START DATASET ENTRIES
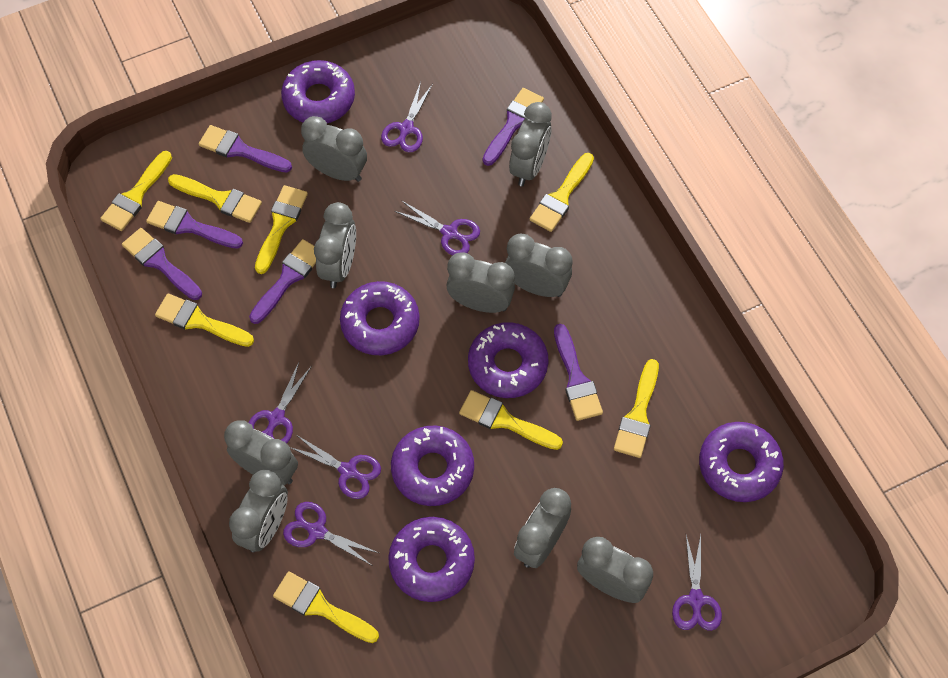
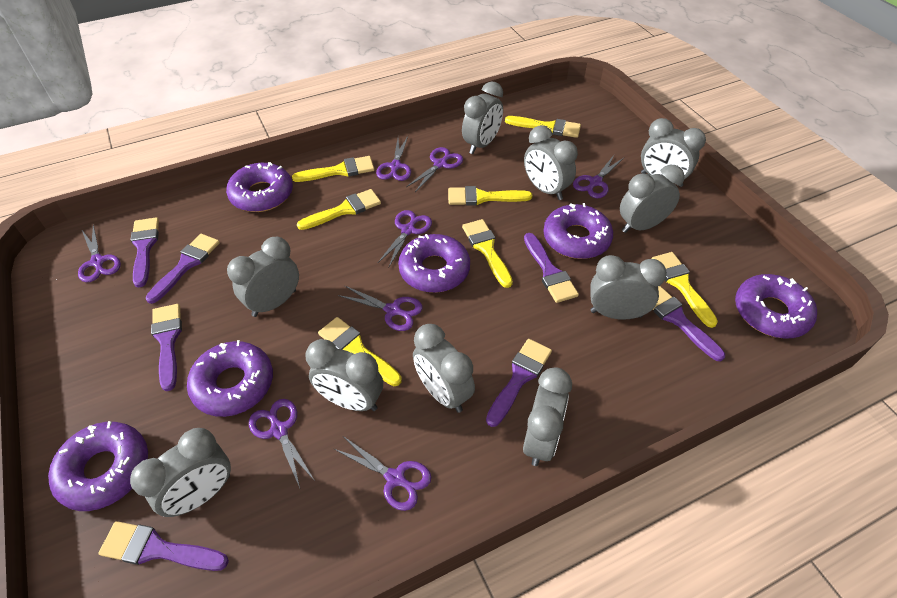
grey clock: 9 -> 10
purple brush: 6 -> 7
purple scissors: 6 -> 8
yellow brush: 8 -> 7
END DATASET ENTRIES
START DATASET ENTRIES
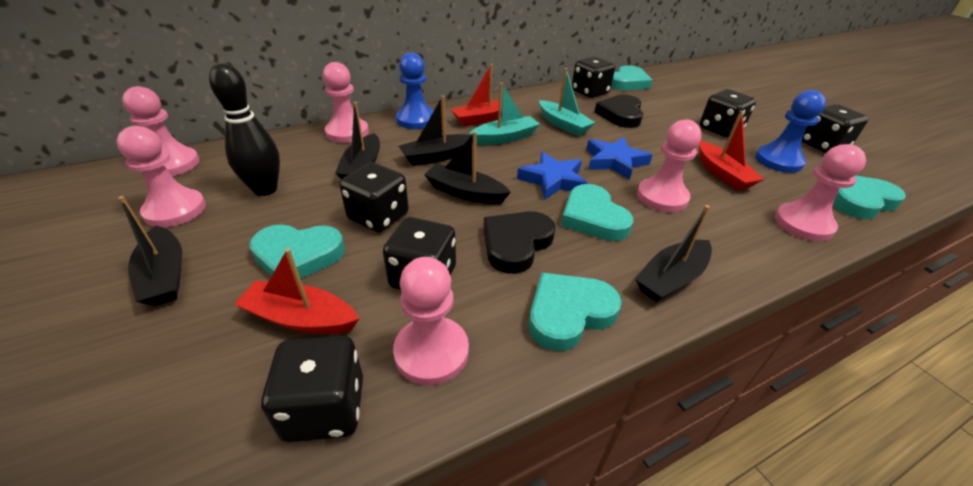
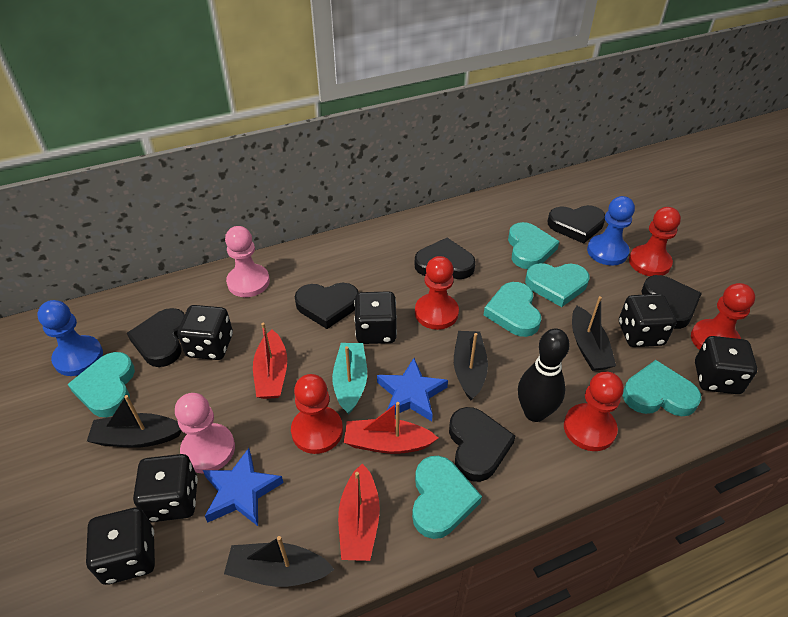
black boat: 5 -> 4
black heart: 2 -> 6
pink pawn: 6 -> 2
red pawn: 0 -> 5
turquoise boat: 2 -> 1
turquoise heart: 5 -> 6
END DATASET ENTRIES
START DATASET ENTRIES
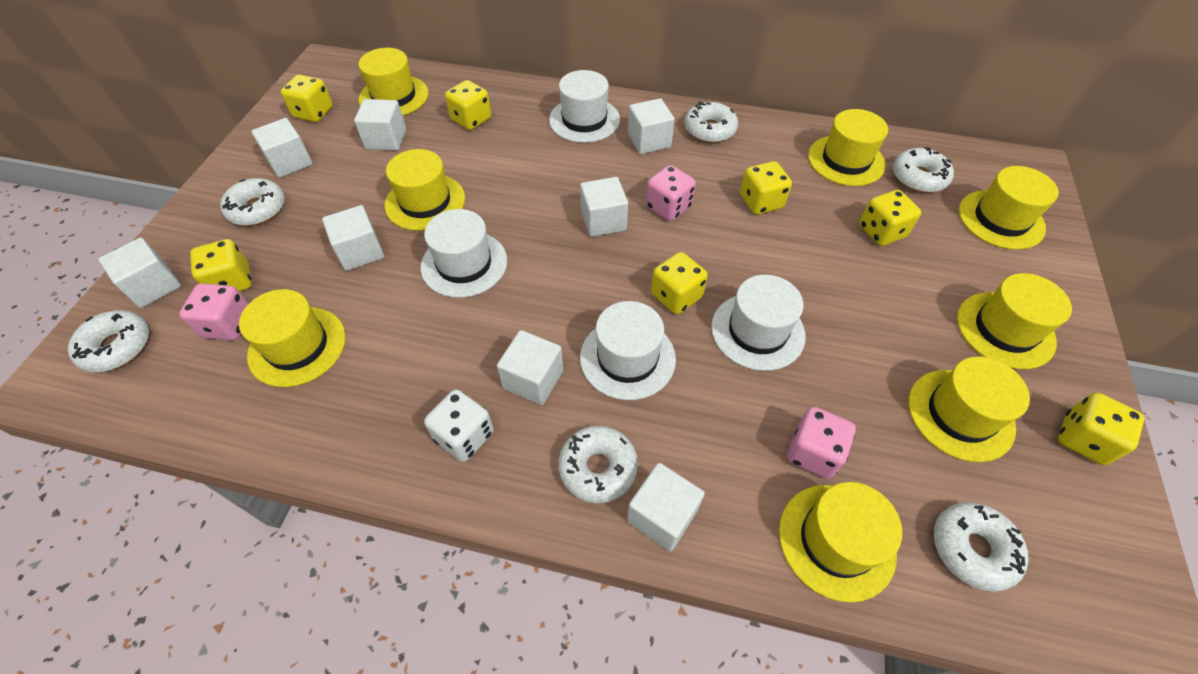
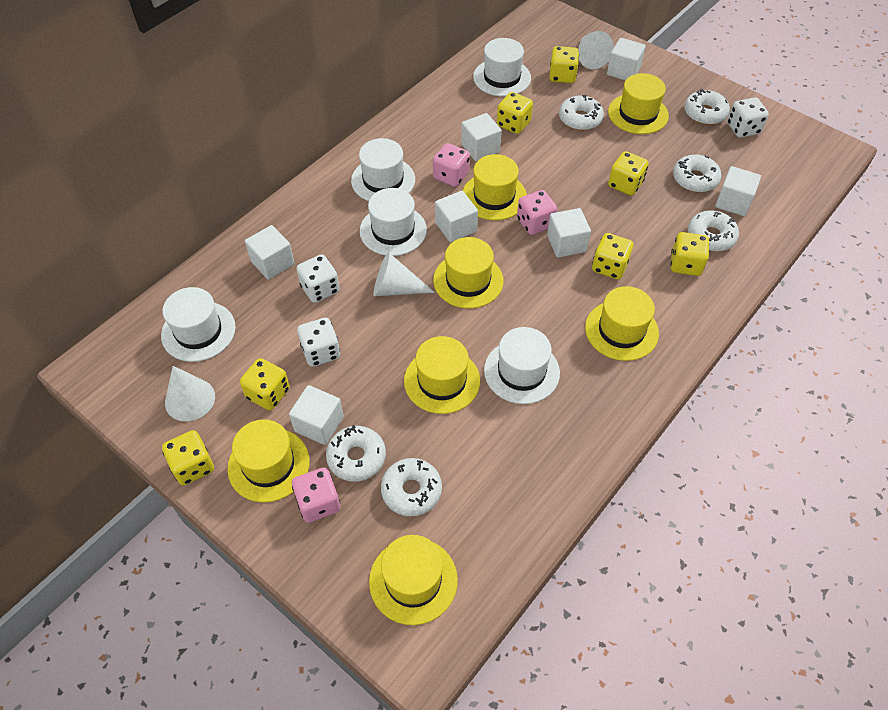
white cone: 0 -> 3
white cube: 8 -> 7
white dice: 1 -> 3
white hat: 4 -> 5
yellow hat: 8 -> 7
END DATASET ENTRIES
## [TASK ITEM]
When you reach the line containing "grey clock: 9 -> 10" in the data above, start copying exactly, and stop after the line containing "yellow brush: 8 -> 7".

## [ANSWER AREA]
grey clock: 9 -> 10
purple brush: 6 -> 7
purple scissors: 6 -> 8
yellow brush: 8 -> 7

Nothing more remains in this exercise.